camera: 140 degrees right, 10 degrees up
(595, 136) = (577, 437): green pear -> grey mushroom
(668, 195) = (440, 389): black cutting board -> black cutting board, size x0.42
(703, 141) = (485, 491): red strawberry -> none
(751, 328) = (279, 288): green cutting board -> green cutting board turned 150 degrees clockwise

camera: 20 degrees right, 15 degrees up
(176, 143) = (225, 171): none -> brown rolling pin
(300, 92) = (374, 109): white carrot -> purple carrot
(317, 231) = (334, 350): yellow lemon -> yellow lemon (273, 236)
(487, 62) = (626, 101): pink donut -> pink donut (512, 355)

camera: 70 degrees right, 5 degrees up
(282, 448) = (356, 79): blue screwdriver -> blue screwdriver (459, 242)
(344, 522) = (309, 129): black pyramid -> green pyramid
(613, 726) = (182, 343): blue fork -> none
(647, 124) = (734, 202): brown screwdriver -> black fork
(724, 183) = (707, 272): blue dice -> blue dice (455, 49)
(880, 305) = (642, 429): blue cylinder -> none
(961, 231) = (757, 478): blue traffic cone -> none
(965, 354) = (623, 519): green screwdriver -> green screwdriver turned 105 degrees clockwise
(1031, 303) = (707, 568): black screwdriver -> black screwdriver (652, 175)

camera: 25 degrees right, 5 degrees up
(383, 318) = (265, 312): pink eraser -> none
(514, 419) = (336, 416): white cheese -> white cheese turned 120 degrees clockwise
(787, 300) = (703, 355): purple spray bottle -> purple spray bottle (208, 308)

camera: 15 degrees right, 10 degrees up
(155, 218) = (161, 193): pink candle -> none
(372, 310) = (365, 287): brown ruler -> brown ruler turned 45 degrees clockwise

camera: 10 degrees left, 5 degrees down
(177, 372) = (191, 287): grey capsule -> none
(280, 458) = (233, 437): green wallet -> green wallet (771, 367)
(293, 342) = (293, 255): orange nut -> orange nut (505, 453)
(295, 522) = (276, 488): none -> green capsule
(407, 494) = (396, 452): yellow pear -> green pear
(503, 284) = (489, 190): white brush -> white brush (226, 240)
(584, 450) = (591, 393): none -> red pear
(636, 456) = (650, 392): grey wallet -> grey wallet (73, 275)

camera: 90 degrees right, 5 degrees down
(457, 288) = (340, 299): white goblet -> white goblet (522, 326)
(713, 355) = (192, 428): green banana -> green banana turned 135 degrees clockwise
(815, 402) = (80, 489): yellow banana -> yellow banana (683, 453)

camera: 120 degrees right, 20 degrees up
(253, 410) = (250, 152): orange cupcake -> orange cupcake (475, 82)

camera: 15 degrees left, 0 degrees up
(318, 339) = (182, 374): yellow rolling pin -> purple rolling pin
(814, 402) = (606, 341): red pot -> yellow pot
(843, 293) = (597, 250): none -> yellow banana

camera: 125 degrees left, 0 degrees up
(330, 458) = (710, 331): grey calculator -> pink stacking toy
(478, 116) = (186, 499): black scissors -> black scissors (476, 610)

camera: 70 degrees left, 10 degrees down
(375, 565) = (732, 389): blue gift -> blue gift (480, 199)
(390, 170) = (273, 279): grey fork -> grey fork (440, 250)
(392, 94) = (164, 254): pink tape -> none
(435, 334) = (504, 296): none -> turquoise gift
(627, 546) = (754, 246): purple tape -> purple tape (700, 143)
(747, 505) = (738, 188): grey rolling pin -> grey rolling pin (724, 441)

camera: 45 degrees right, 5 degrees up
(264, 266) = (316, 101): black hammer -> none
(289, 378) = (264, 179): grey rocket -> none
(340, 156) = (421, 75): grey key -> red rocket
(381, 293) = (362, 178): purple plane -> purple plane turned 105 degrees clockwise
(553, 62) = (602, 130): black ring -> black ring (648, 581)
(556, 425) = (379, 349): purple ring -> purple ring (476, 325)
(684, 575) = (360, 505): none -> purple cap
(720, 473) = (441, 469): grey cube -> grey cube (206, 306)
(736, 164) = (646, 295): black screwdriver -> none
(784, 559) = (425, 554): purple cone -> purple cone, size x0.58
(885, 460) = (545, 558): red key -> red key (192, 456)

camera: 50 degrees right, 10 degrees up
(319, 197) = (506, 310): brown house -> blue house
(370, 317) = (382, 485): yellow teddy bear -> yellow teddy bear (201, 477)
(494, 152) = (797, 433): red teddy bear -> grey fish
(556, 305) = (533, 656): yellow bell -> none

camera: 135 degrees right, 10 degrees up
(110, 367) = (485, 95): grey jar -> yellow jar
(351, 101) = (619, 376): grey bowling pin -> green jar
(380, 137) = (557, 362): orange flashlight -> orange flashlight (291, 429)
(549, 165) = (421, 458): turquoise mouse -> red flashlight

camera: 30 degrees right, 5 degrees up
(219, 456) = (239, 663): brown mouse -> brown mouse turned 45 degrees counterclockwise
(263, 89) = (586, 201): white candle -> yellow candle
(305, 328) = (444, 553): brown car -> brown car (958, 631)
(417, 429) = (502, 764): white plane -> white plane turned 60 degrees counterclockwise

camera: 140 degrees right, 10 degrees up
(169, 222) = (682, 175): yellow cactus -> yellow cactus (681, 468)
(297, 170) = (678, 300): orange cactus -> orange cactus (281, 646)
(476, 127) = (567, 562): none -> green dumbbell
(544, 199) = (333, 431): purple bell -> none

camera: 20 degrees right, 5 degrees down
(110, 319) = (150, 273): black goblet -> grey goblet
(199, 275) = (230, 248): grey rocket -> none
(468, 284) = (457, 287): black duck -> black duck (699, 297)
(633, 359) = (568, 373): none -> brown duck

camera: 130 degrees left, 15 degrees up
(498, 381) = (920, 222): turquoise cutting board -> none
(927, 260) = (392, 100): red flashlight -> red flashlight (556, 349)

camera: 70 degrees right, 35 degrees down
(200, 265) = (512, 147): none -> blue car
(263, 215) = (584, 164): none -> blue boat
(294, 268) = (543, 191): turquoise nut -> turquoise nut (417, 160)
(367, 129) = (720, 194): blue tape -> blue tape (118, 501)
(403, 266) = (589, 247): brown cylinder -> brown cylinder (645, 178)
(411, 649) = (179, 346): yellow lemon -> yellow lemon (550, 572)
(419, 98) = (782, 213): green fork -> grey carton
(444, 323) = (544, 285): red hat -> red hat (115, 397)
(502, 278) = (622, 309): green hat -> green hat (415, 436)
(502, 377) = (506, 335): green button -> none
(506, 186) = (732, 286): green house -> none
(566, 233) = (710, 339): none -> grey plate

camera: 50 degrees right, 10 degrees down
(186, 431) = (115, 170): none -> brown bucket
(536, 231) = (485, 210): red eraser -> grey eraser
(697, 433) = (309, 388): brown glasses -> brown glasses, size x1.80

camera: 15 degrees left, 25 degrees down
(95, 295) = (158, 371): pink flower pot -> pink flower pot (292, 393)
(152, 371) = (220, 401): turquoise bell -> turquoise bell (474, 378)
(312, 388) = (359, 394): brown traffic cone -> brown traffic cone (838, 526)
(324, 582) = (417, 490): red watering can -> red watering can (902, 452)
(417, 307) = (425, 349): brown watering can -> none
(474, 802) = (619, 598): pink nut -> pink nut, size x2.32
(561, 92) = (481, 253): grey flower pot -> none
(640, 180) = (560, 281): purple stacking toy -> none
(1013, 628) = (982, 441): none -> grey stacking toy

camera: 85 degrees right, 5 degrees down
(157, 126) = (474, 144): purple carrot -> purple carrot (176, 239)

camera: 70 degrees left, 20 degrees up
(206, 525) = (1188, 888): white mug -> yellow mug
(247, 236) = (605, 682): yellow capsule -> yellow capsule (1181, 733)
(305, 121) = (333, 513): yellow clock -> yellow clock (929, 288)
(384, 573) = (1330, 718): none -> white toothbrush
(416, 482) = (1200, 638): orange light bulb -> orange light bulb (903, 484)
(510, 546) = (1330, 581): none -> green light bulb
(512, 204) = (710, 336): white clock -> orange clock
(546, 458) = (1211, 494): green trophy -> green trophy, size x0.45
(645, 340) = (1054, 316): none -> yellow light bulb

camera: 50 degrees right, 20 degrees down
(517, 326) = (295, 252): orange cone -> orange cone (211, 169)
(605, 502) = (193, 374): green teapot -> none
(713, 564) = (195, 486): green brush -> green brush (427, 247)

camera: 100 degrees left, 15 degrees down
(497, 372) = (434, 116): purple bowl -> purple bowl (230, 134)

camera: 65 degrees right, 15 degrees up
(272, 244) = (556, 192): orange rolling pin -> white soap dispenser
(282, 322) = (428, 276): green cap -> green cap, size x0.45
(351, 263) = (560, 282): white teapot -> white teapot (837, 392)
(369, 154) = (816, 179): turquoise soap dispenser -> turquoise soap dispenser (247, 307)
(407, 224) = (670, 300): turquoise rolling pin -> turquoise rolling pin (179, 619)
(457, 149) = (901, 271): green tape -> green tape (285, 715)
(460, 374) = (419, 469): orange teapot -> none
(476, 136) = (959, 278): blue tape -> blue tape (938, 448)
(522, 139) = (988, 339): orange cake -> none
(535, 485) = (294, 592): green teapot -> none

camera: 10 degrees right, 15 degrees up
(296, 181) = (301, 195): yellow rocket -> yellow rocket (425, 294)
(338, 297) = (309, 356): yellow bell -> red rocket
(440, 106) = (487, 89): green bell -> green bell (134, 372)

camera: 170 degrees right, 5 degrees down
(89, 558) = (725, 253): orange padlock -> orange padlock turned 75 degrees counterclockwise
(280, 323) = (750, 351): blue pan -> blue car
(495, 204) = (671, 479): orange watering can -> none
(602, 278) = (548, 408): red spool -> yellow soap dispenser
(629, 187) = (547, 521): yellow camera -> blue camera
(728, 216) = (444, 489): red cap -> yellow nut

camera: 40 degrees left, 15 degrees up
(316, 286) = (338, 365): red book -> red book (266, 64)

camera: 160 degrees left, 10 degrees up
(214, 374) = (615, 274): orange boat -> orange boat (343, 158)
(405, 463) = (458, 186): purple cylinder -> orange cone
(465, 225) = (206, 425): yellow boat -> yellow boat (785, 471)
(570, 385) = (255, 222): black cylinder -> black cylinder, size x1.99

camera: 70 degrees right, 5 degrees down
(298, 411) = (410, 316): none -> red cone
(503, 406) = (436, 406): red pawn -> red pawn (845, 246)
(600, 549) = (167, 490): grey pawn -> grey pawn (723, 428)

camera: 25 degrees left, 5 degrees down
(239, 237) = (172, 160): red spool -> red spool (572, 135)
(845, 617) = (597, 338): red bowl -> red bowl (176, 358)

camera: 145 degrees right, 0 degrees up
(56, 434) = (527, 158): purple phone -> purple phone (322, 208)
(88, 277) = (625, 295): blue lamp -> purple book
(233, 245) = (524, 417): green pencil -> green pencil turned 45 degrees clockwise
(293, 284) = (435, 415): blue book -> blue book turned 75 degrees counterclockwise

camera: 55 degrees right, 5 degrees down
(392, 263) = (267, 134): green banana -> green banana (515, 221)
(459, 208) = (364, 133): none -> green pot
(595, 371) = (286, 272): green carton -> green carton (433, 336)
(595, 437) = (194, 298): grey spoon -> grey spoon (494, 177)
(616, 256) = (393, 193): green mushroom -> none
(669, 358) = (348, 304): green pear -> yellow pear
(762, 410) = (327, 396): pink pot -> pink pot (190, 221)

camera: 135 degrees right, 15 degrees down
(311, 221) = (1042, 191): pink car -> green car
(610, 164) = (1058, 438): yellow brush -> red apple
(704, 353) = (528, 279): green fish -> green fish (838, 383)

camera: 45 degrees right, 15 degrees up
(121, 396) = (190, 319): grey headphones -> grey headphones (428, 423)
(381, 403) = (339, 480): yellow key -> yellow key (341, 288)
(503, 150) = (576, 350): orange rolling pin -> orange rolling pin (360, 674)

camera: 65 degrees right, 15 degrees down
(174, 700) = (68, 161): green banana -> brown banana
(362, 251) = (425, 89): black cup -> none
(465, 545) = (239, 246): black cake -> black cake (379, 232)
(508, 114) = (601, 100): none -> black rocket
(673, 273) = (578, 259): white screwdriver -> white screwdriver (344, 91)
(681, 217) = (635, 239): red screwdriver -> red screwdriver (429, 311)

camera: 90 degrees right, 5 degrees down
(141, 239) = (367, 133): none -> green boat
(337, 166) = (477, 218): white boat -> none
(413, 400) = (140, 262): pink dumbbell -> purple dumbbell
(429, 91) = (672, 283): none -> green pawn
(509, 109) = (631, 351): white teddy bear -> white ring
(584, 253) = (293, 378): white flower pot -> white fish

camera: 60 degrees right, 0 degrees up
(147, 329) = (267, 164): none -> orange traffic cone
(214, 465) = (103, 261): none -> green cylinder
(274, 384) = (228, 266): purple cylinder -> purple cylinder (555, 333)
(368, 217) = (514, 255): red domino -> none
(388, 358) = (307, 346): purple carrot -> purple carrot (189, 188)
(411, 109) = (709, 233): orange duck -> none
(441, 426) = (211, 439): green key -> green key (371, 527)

====================

Since only part of the listing is wanted, copy exactly the lines from the one holding "(474, 802) = (619, 598): pink" to the one holding "(510, 546) = (1330, 581): none", both included.

(474, 802) = (619, 598): pink nut -> pink nut, size x2.32
(561, 92) = (481, 253): grey flower pot -> none
(640, 180) = (560, 281): purple stacking toy -> none
(1013, 628) = (982, 441): none -> grey stacking toy

camera: 85 degrees right, 5 degrees down
(157, 126) = (474, 144): purple carrot -> purple carrot (176, 239)

camera: 70 degrees left, 20 degrees up
(206, 525) = (1188, 888): white mug -> yellow mug
(247, 236) = (605, 682): yellow capsule -> yellow capsule (1181, 733)
(305, 121) = (333, 513): yellow clock -> yellow clock (929, 288)
(384, 573) = (1330, 718): none -> white toothbrush
(416, 482) = (1200, 638): orange light bulb -> orange light bulb (903, 484)
(510, 546) = (1330, 581): none -> green light bulb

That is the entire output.